======== Supplied information ========

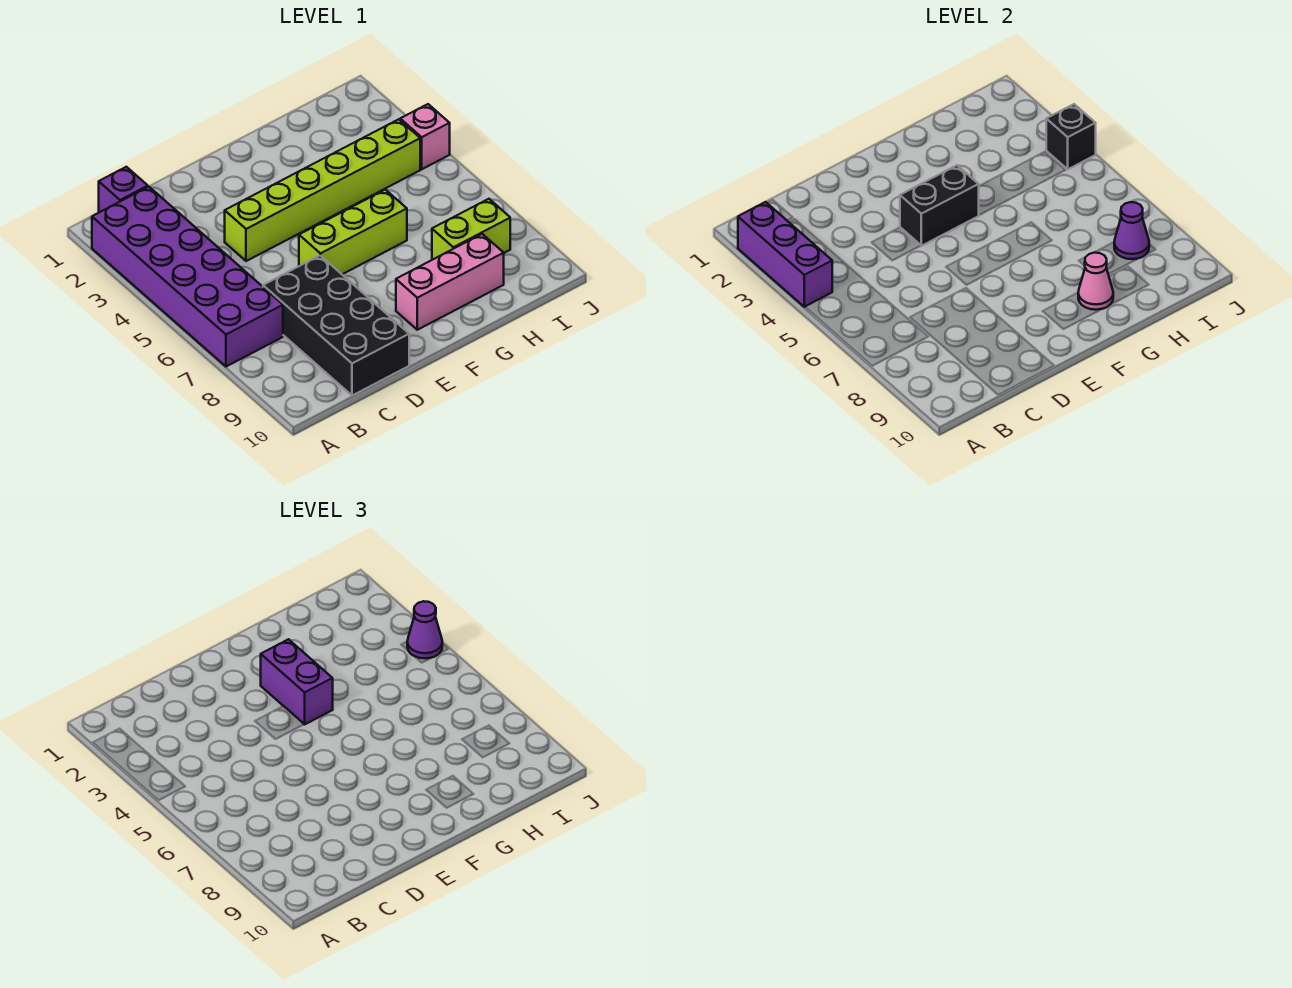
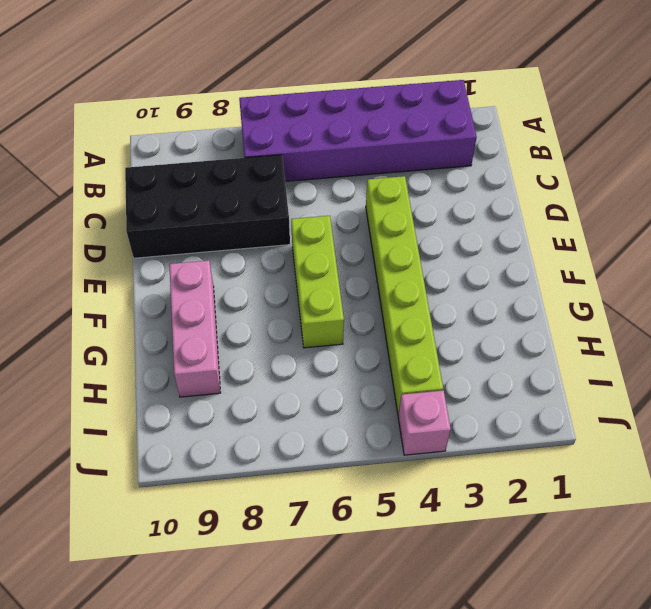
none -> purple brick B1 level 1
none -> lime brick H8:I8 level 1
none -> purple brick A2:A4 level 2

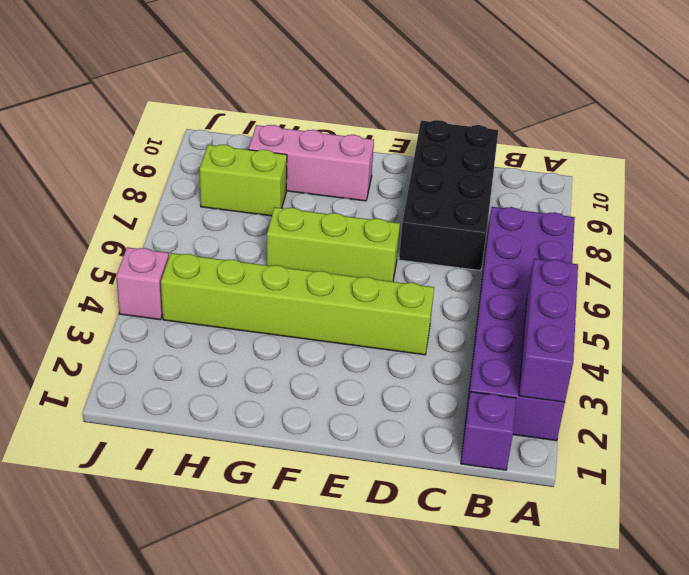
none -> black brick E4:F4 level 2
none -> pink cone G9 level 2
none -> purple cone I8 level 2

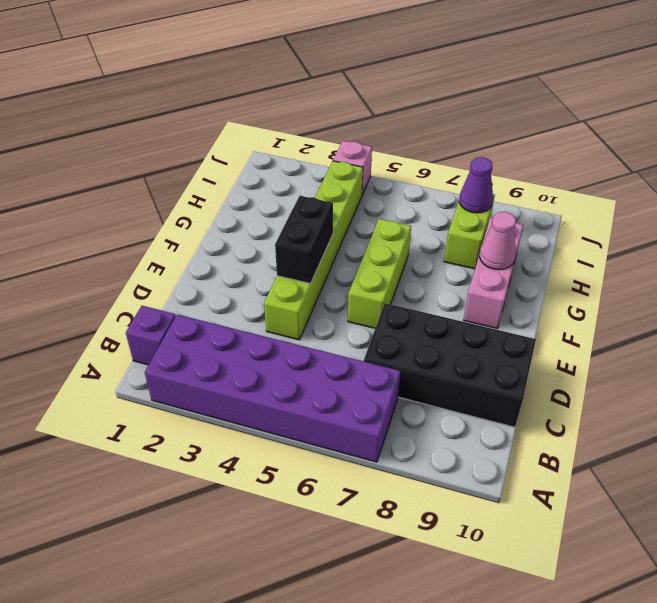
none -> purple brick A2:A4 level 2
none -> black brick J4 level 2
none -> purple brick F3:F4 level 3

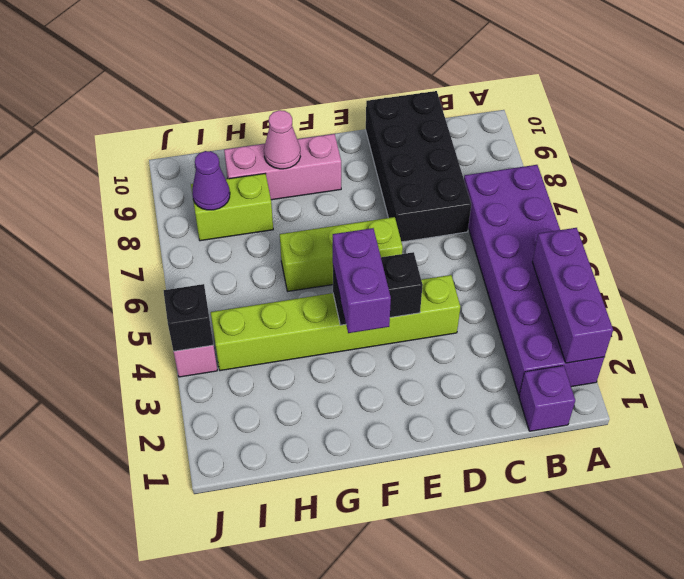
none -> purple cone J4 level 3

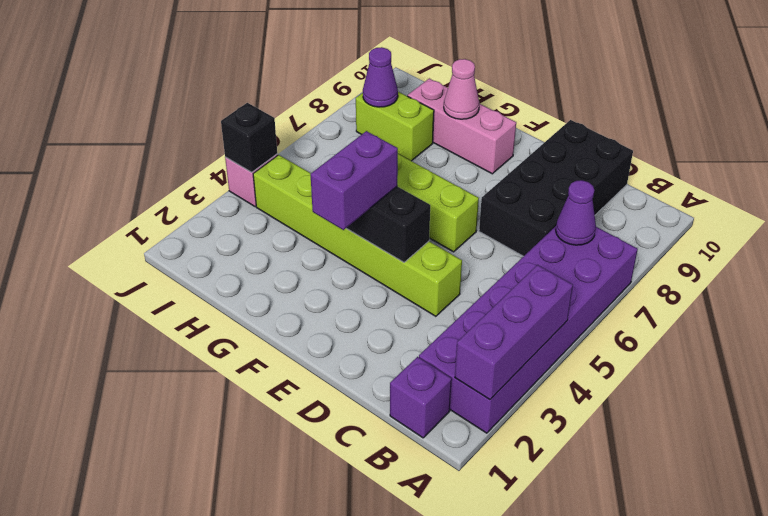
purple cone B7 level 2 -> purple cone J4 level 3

========
======== Supplied information ========

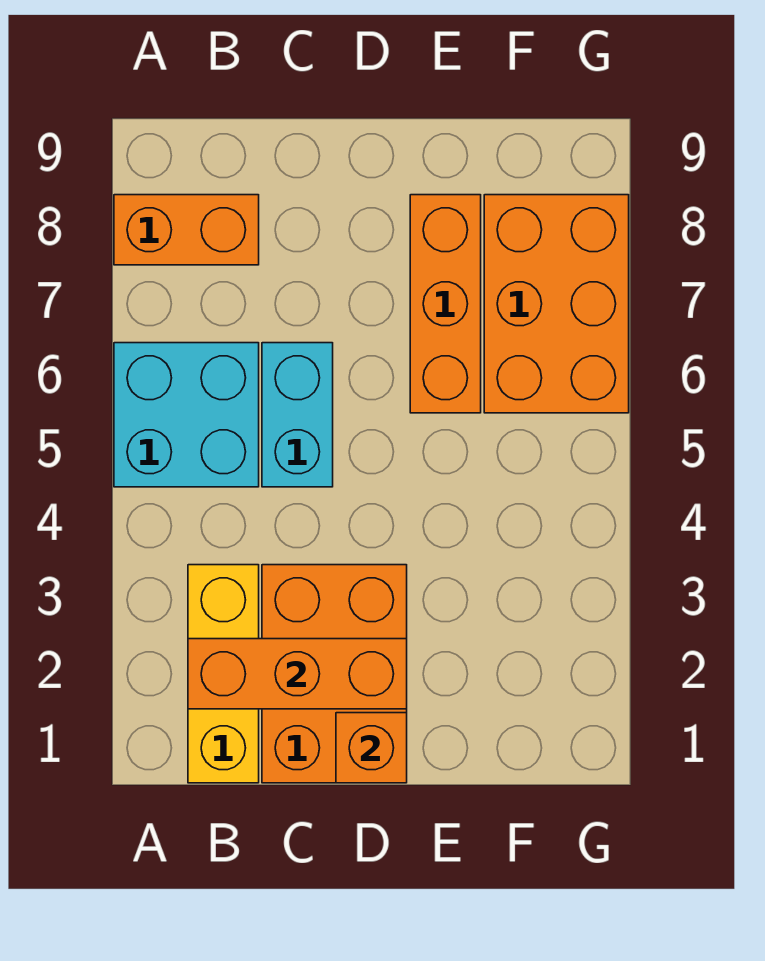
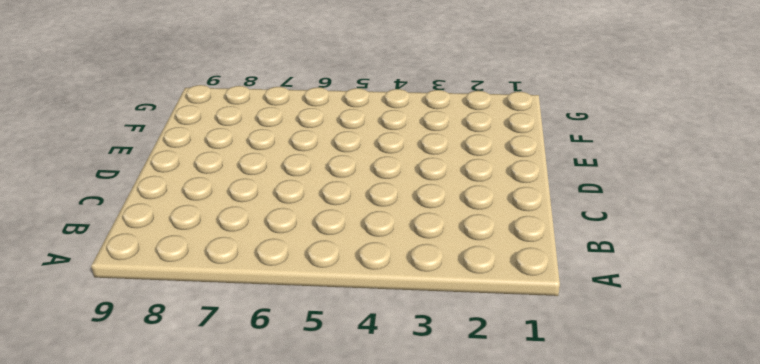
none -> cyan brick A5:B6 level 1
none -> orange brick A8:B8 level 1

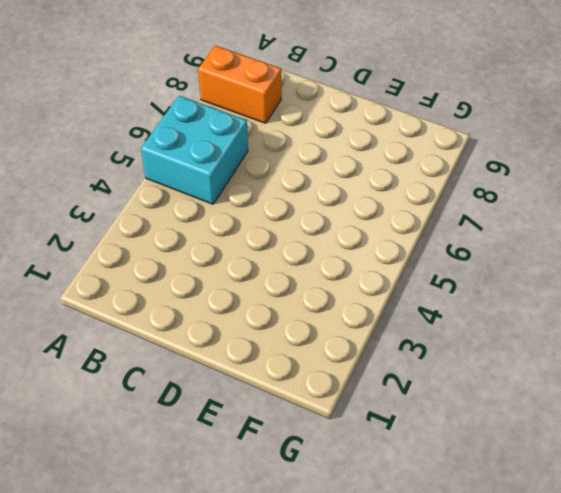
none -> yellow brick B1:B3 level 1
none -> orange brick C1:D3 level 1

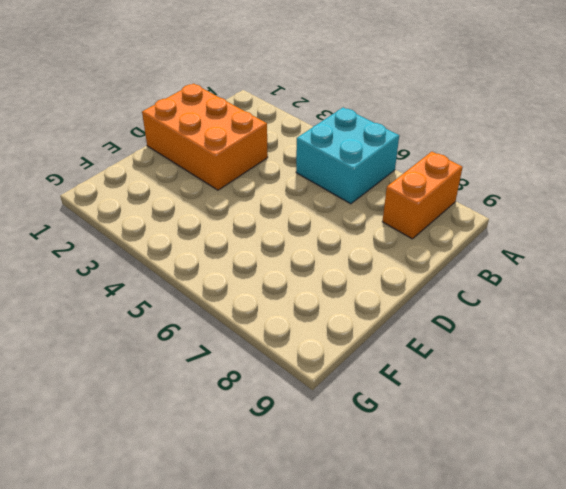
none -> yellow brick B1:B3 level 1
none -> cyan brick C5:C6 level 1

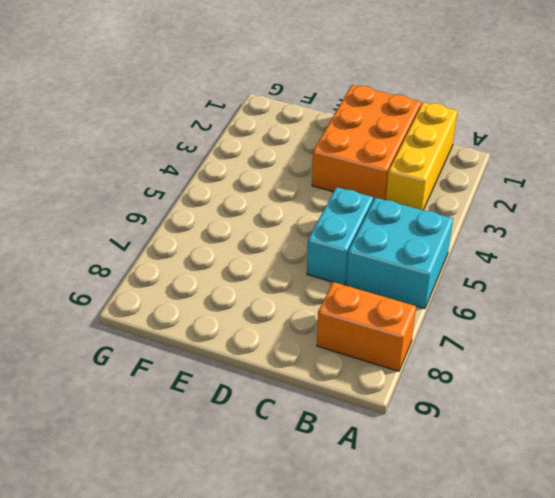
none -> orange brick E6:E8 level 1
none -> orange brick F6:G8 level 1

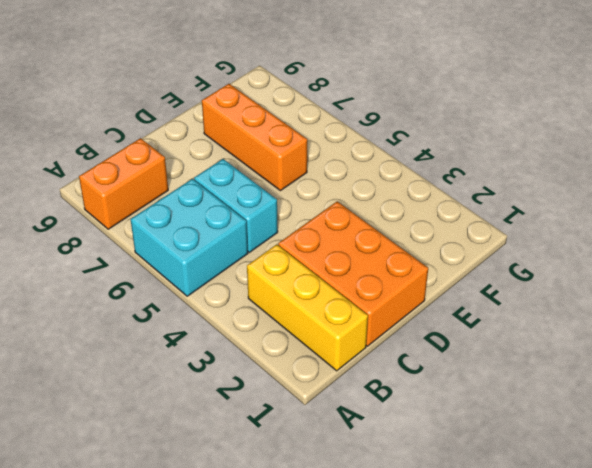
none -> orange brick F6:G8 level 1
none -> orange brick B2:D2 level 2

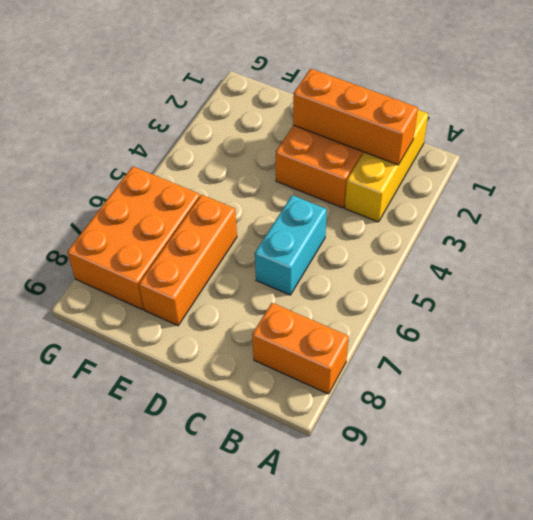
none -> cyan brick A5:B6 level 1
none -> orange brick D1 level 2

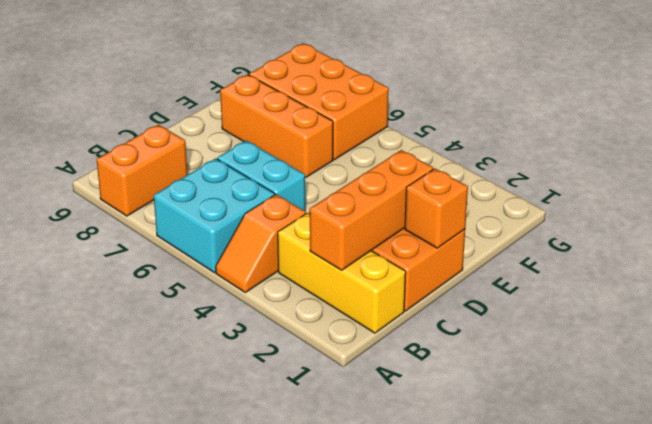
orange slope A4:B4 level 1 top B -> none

========
======== Supplied information ========

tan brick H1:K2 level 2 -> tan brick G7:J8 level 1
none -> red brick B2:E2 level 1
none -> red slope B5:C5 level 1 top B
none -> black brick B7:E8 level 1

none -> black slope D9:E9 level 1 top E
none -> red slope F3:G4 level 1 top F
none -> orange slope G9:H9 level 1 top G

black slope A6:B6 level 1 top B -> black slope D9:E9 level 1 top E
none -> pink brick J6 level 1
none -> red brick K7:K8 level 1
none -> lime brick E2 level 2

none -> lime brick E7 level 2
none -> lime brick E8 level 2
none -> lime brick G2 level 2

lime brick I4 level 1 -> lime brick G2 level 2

========

# Problem requirements
Would you print exactly, and only, the lines of the data above from the line with "none -> black slope D9:E9 level 1 top E" through the line with "none -> lime brick E8 level 2", inclusive?

# Answer section
none -> black slope D9:E9 level 1 top E
none -> red slope F3:G4 level 1 top F
none -> orange slope G9:H9 level 1 top G

black slope A6:B6 level 1 top B -> black slope D9:E9 level 1 top E
none -> pink brick J6 level 1
none -> red brick K7:K8 level 1
none -> lime brick E2 level 2

none -> lime brick E7 level 2
none -> lime brick E8 level 2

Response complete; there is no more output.